• Task brief:
The reply to the records below should contain exactly the lines from the line with "pink triangle: (1126, 338)" through the line with "gray trapezoid: (1345, 686)", and nothing besides.

• Data for this task:
--*--
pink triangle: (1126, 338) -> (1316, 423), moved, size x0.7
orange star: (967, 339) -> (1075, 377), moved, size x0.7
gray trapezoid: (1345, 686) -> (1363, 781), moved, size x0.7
--*--
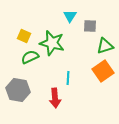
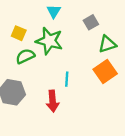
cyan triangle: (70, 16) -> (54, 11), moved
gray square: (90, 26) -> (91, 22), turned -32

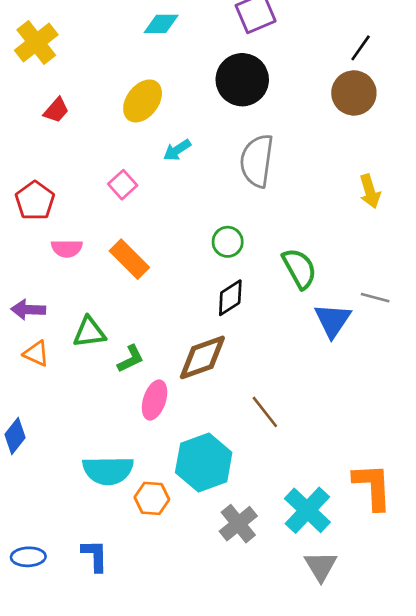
--*--
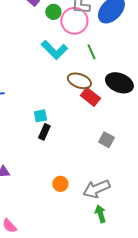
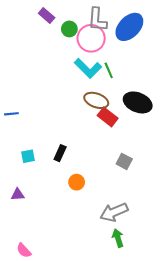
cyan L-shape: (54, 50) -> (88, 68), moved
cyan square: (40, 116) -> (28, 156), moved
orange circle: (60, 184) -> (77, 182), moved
--*--
• Solution below:
pink triangle: (1126, 338) -> (1316, 423), moved, size x0.7
orange star: (967, 339) -> (1075, 377), moved, size x0.7
gray trapezoid: (1345, 686) -> (1363, 781), moved, size x0.7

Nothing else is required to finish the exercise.